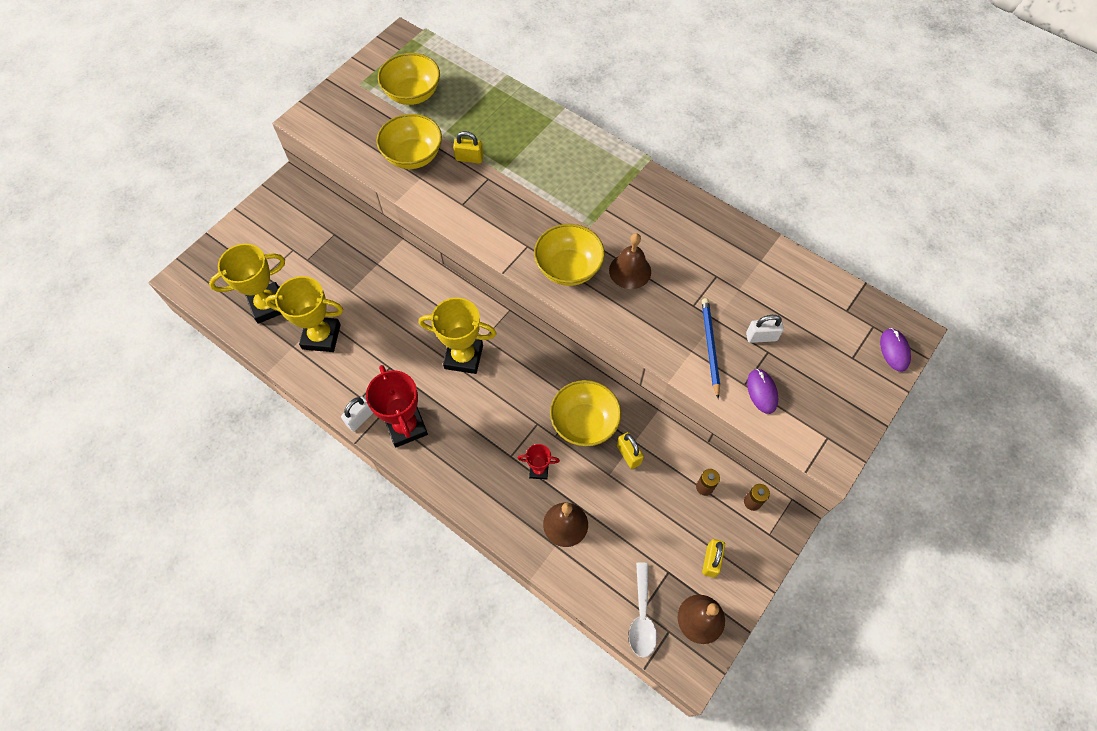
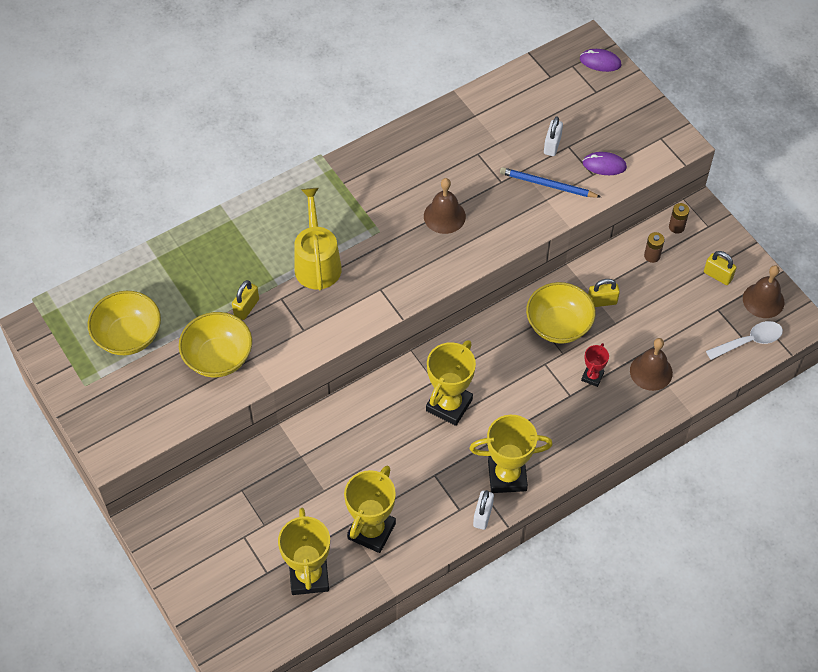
camera: 70 degrees left, 5 degrees down
(360, 418) = (482, 515): white padlock -> white padlock turned 45 degrees clockwise
(406, 426) = (507, 476): red trophy -> yellow trophy
(535, 191) = (317, 263): none -> yellow watering can
(568, 268) = (421, 263): yellow bowl -> none
(642, 616) = (749, 341): white spoon -> white spoon turned 45 degrees counterclockwise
------------------------------
Return only those lines that run from the one containing "(535, 191) = (317, 263): none" through the end of the entries, keeping each exactly as written.

(535, 191) = (317, 263): none -> yellow watering can
(568, 268) = (421, 263): yellow bowl -> none
(642, 616) = (749, 341): white spoon -> white spoon turned 45 degrees counterclockwise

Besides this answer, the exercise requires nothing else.